Give all of the listing again word for word, with images excluded.

------

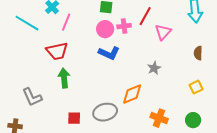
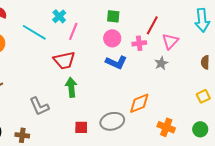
pink cross: (124, 26) -> (139, 43), moved
gray star: (154, 68) -> (161, 63), moved

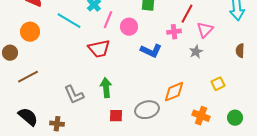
pink circle: (112, 38) -> (129, 27), moved
green arrow: (71, 87) -> (106, 88), moved
yellow square: (203, 96) -> (218, 84), moved

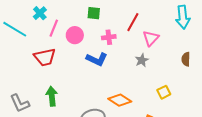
pink cross: (174, 32) -> (109, 37), moved
orange diamond: (174, 92) -> (120, 100), turned 55

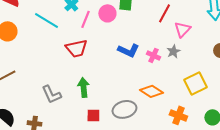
pink circle: (75, 35) -> (107, 13), moved
pink cross: (109, 37) -> (153, 55), moved, turned 32
yellow square: (164, 92) -> (195, 83), size x1.6

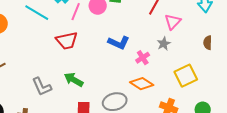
pink cross: (153, 55) -> (143, 58), moved, turned 32
green arrow: (83, 87) -> (74, 80), turned -54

------

#### SOLUTION TO THE EXERCISE:
pink cross: (124, 26) -> (139, 43), moved
gray star: (154, 68) -> (161, 63), moved

pink circle: (112, 38) -> (129, 27), moved
green arrow: (71, 87) -> (106, 88), moved
yellow square: (203, 96) -> (218, 84), moved

pink cross: (174, 32) -> (109, 37), moved
orange diamond: (174, 92) -> (120, 100), turned 55

pink circle: (75, 35) -> (107, 13), moved
pink cross: (109, 37) -> (153, 55), moved, turned 32
yellow square: (164, 92) -> (195, 83), size x1.6

pink cross: (153, 55) -> (143, 58), moved, turned 32
green arrow: (83, 87) -> (74, 80), turned -54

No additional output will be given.